→ WORKING DATA
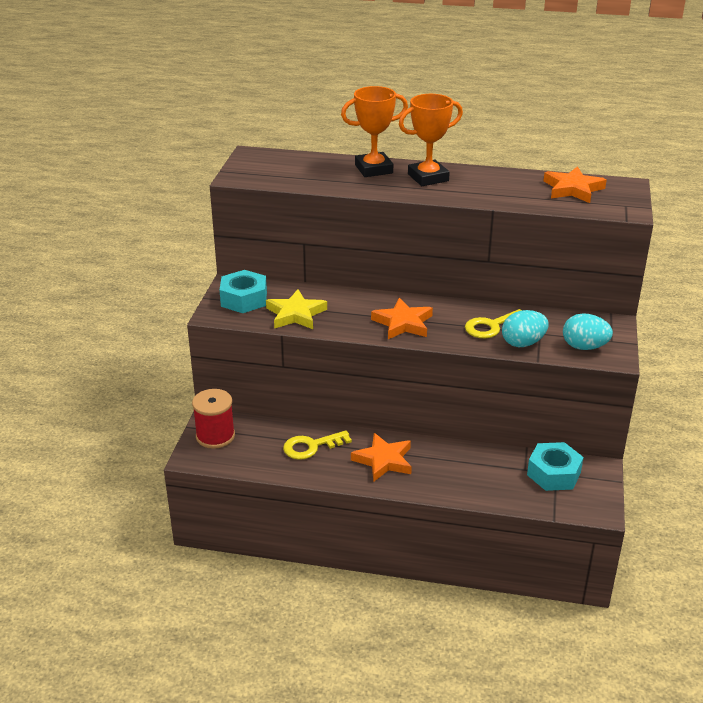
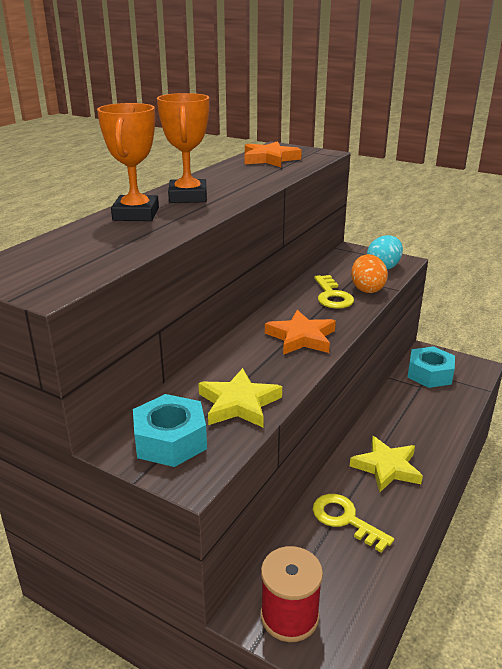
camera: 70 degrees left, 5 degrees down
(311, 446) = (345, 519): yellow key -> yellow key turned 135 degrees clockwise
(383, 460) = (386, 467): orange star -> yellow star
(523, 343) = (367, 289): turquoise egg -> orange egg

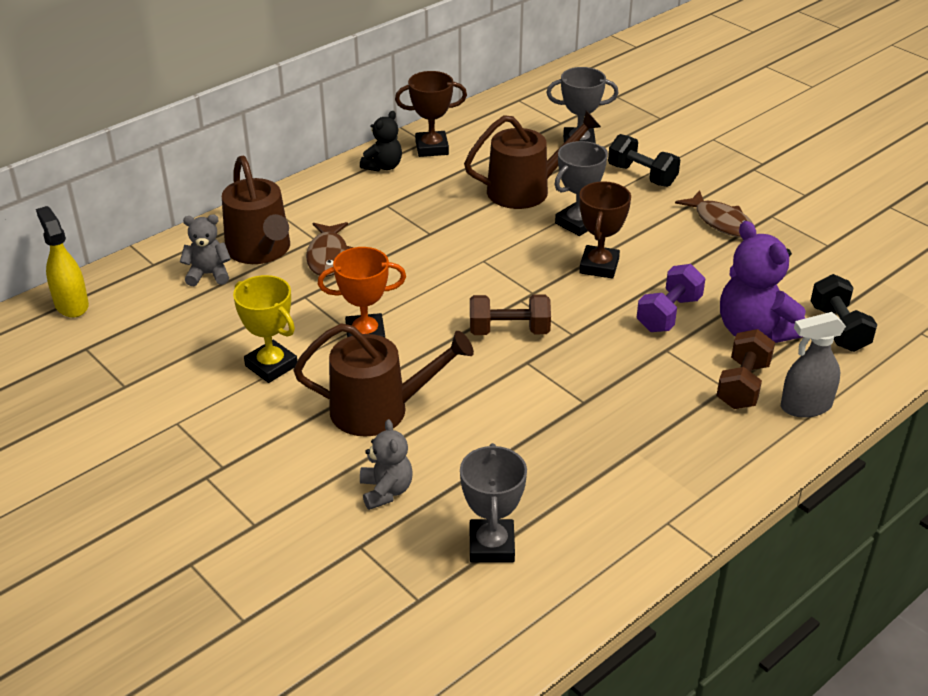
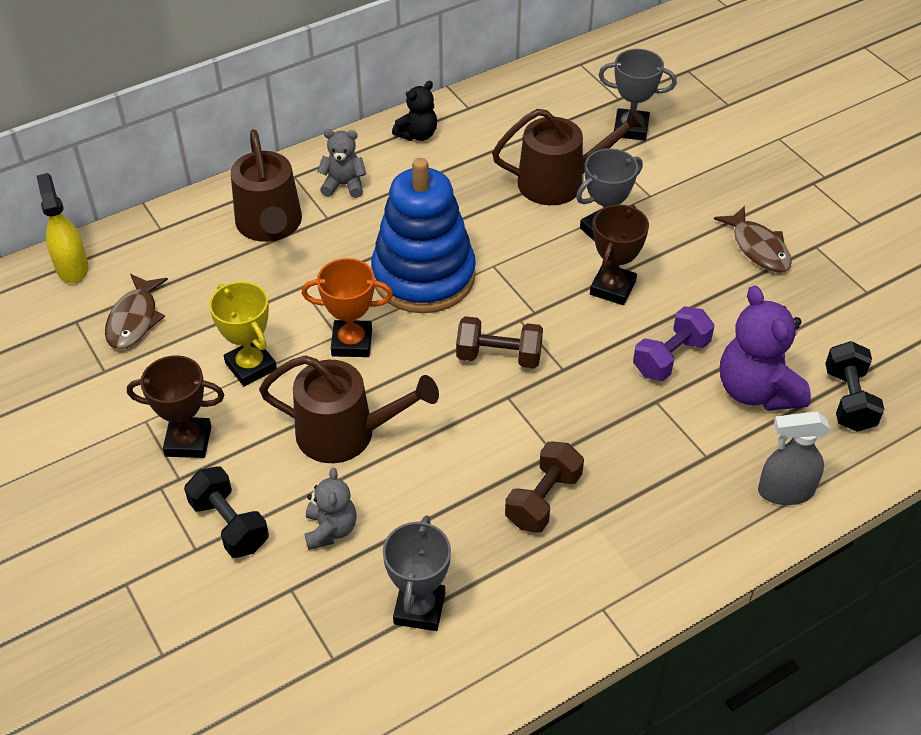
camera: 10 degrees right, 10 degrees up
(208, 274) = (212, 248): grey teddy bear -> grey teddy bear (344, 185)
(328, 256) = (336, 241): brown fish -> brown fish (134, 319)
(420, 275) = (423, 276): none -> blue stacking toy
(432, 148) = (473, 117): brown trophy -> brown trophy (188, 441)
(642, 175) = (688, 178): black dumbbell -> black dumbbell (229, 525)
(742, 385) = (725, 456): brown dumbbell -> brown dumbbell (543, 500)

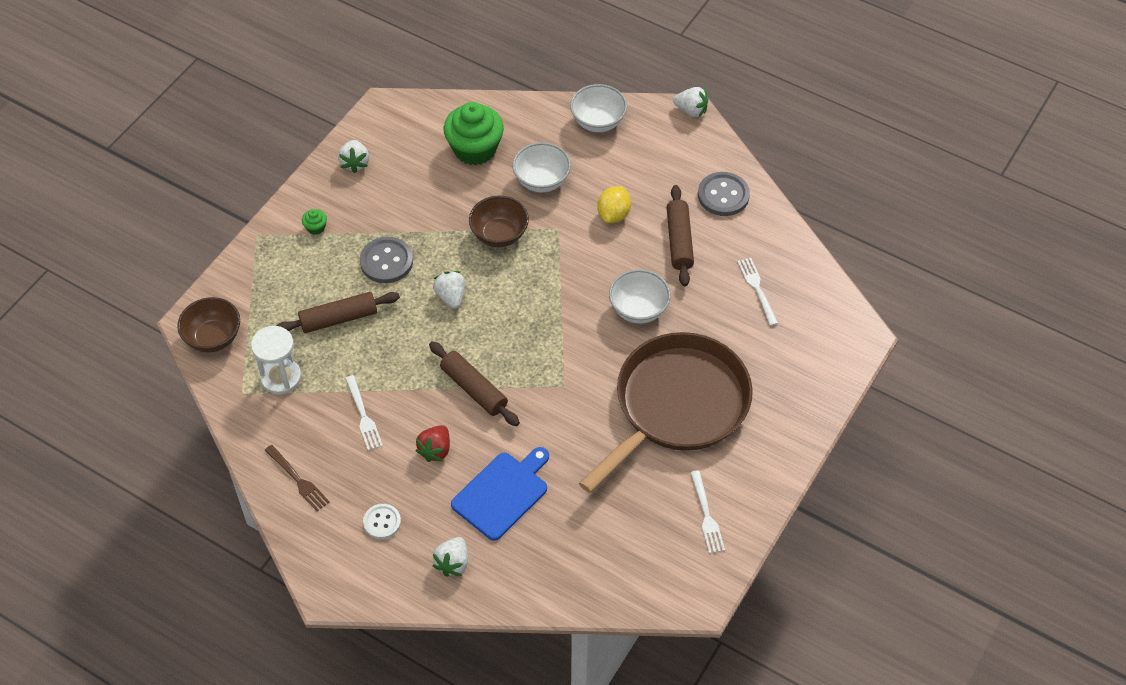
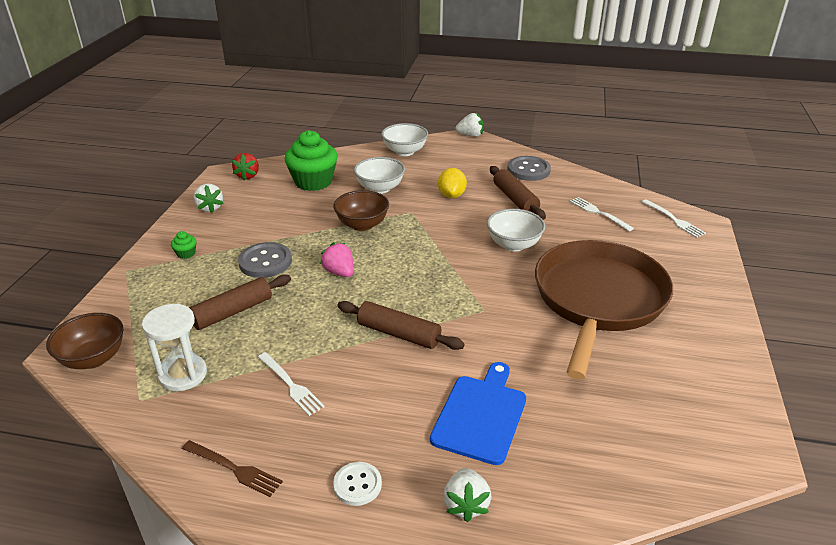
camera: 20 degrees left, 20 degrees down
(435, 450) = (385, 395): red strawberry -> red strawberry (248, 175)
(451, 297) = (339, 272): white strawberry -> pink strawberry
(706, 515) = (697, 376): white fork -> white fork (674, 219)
...
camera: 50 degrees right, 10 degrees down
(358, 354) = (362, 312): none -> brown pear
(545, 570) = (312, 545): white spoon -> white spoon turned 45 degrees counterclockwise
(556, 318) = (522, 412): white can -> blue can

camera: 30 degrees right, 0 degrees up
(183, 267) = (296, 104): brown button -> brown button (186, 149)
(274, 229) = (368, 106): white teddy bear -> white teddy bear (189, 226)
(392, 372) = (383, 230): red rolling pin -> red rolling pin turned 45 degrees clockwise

→ DIRECTIONS
If a line above holds the string "teddy", copy it out.

→ REPLY
(208, 274) = (212, 248): grey teddy bear -> grey teddy bear (344, 185)
(274, 229) = (368, 106): white teddy bear -> white teddy bear (189, 226)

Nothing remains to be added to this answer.